┌──

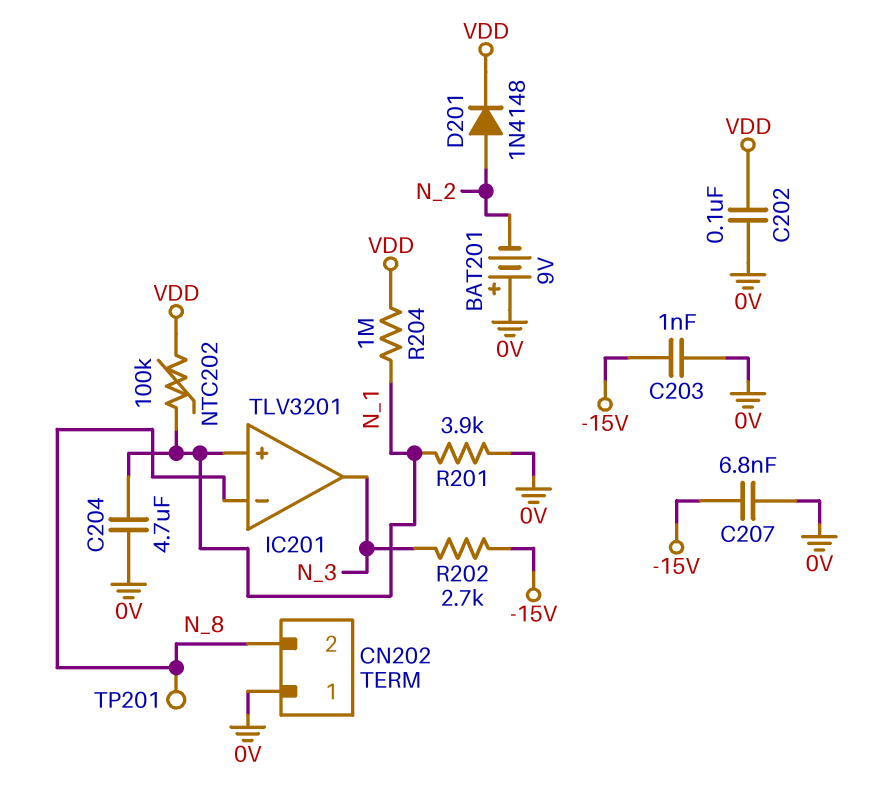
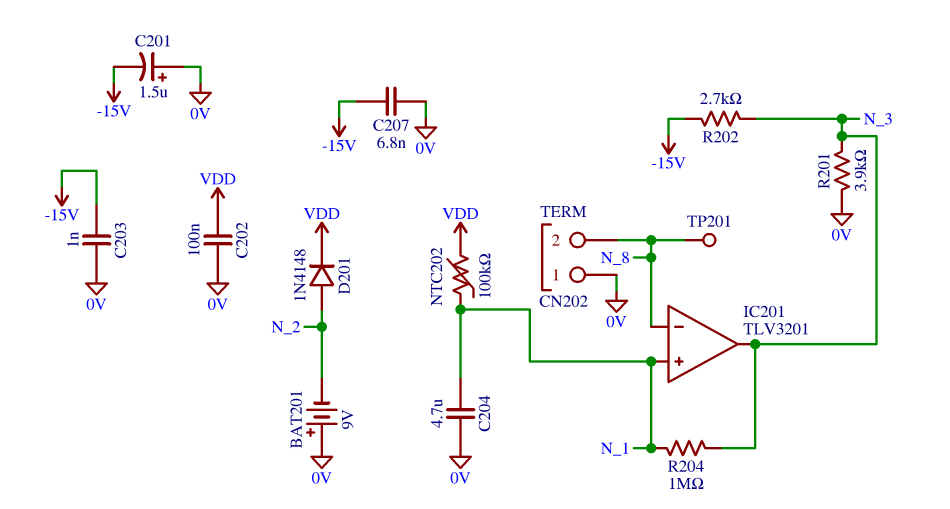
C201: none -> 1.5uF (plus 0V, minus -15V)
R201: 3.9k (0V, N_1) -> 3.9k (0V, N_3)
R204: 1M (N_1, VDD) -> 1M (N_1, N_3)

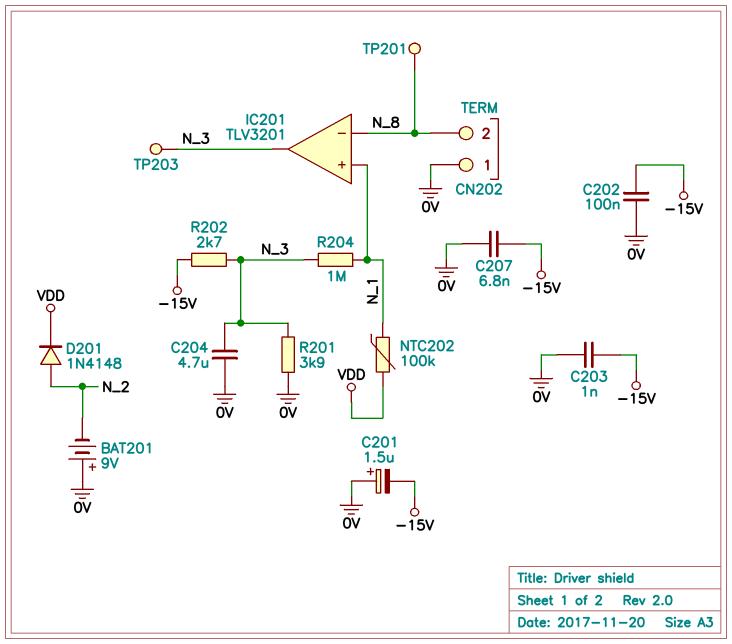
C202: 100nF (0V, VDD) -> 100nF (-15V, 0V)
C204: 4.7uF (0V, N_1) -> 4.7uF (0V, N_3)
TP203: none -> test point (N_3)

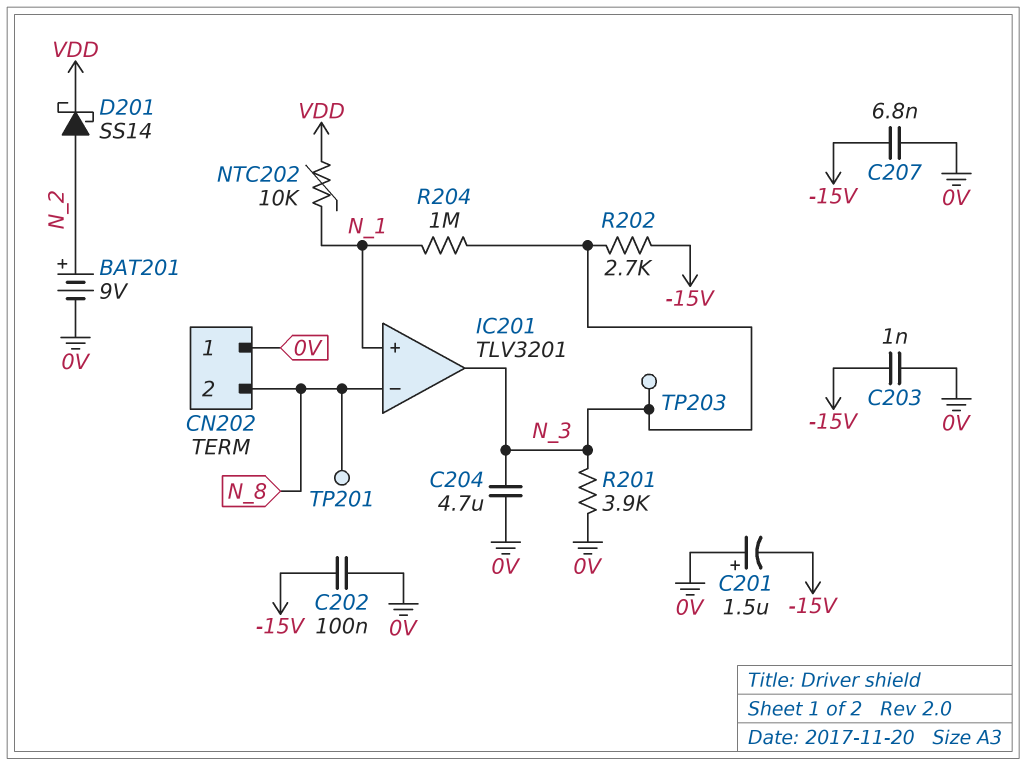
BAT201: 9V (plus 0V, minus N_2) -> 9V (plus N_2, minus 0V)
D201: diode 1N4148 (A N_2, K VDD) -> schottky SS14 (A N_2, K VDD)
NTC202: 100k (N_1, VDD) -> 10k (N_1, VDD)

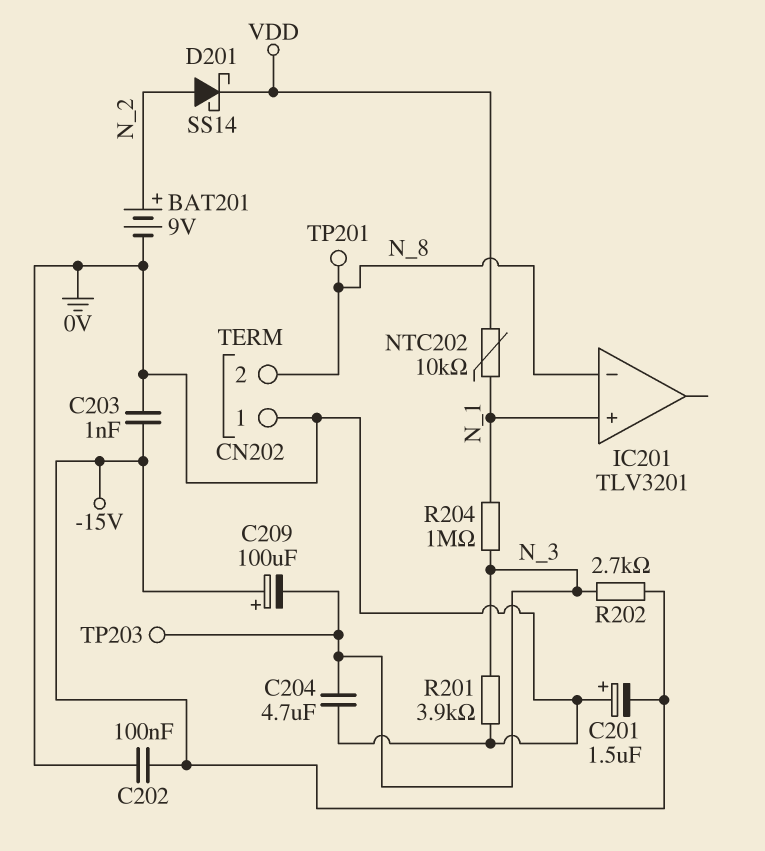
C207: 6.8nF (-15V, 0V) -> none
C209: none -> 100uF (plus -15V, minus N_3)
IC201 pin out: N_3 -> none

└──

What is required:
Which lines of the data hold the string "none"? Return each of them.

Output below:
C201: none -> 1.5uF (plus 0V, minus -15V)
TP203: none -> test point (N_3)
C207: 6.8nF (-15V, 0V) -> none
C209: none -> 100uF (plus -15V, minus N_3)
IC201 pin out: N_3 -> none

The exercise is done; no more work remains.